• **How to complete this task**
Write out the following material word for word, from start to finish, omitting the pictures.

• **Input material**
******************************
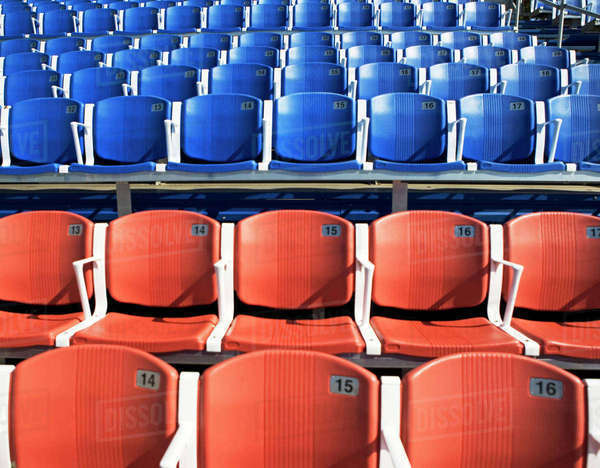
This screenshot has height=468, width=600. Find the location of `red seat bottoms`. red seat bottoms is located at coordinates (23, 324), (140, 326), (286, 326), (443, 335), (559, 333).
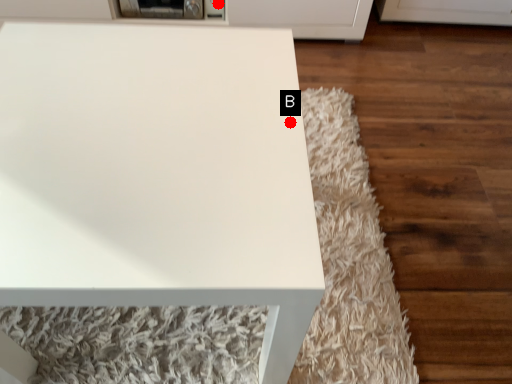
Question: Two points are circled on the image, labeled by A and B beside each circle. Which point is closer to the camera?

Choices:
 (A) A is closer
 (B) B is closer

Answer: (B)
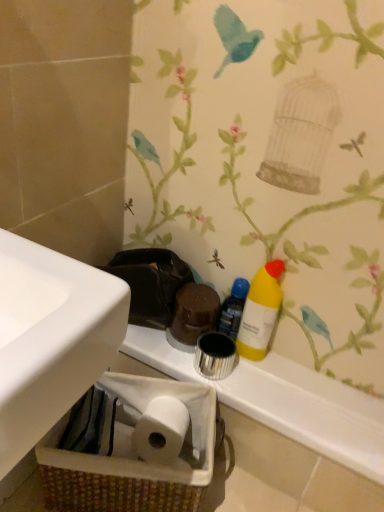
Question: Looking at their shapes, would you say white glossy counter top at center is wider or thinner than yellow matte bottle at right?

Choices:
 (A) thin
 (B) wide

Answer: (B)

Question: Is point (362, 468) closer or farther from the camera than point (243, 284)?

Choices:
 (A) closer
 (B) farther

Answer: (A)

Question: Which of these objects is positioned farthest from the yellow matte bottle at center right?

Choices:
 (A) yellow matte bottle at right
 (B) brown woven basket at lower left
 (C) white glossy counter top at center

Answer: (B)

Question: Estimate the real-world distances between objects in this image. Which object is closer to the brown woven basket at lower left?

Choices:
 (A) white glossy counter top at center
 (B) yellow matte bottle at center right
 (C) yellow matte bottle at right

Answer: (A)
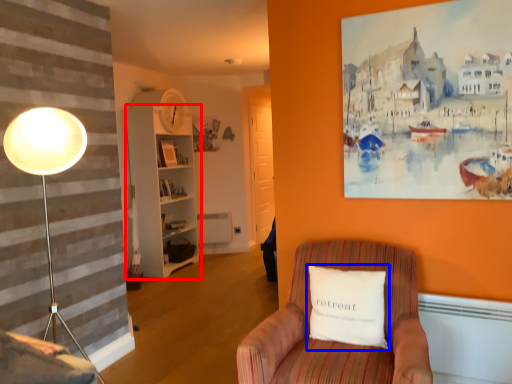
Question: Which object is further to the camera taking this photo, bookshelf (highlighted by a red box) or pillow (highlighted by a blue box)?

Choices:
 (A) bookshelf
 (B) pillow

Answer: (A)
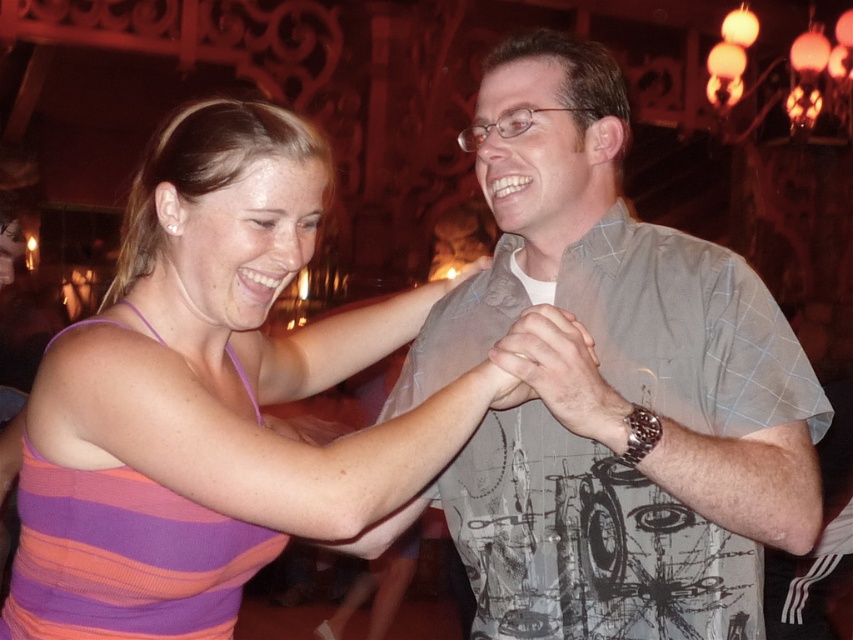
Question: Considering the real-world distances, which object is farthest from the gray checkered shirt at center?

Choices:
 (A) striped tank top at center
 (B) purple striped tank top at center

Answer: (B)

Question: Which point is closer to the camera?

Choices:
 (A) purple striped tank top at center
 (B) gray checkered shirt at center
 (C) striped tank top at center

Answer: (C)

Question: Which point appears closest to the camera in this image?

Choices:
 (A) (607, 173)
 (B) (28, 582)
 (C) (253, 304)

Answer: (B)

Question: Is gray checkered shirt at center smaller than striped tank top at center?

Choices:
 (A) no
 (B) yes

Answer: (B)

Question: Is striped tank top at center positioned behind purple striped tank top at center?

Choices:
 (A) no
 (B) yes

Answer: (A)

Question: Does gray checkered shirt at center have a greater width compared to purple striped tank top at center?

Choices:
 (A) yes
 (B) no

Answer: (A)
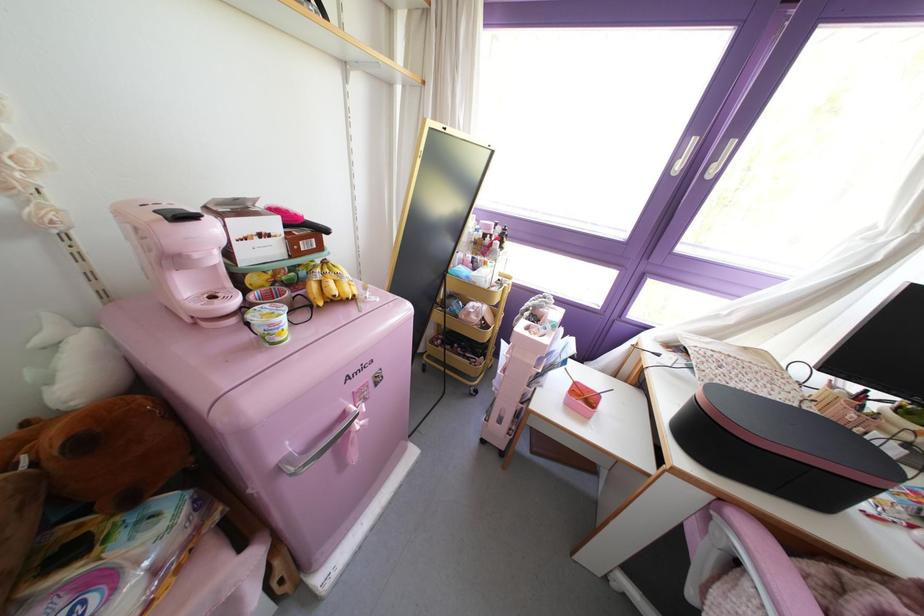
******************************
• **Solution to this exercise**
This screenshot has height=468, width=600. Find the location of `red seat bottoms`. red seat bottoms is located at coordinates (23, 324), (140, 326), (286, 326), (443, 335), (559, 333).
Question: Two points are circled on the image, labeled by A and B beside each circle. Which point is closer to the camera?

Choices:
 (A) A is closer
 (B) B is closer

Answer: (B)
Question: Looking at their shapes, would you say white glossy counter top at center is wider or thinner than yellow matte bottle at right?

Choices:
 (A) thin
 (B) wide

Answer: (B)

Question: Is point (362, 468) closer or farther from the camera than point (243, 284)?

Choices:
 (A) closer
 (B) farther

Answer: (A)

Question: Which of these objects is positioned farthest from the yellow matte bottle at center right?

Choices:
 (A) yellow matte bottle at right
 (B) brown woven basket at lower left
 (C) white glossy counter top at center

Answer: (B)

Question: Estimate the real-world distances between objects in this image. Which object is closer to the brown woven basket at lower left?

Choices:
 (A) white glossy counter top at center
 (B) yellow matte bottle at center right
 (C) yellow matte bottle at right

Answer: (A)
Question: Which object is further to the camera taking this photo, bookshelf (highlighted by a red box) or pillow (highlighted by a blue box)?

Choices:
 (A) bookshelf
 (B) pillow

Answer: (A)
Question: Considering the real-world distances, which object is farthest from the gray checkered shirt at center?

Choices:
 (A) striped tank top at center
 (B) purple striped tank top at center

Answer: (B)

Question: Which point is closer to the camera?

Choices:
 (A) purple striped tank top at center
 (B) gray checkered shirt at center
 (C) striped tank top at center

Answer: (C)

Question: Which point appears closest to the camera in this image?

Choices:
 (A) (607, 173)
 (B) (28, 582)
 (C) (253, 304)

Answer: (B)

Question: Is gray checkered shirt at center smaller than striped tank top at center?

Choices:
 (A) no
 (B) yes

Answer: (B)

Question: Is striped tank top at center positioned behind purple striped tank top at center?

Choices:
 (A) no
 (B) yes

Answer: (A)

Question: Does gray checkered shirt at center have a greater width compared to purple striped tank top at center?

Choices:
 (A) yes
 (B) no

Answer: (A)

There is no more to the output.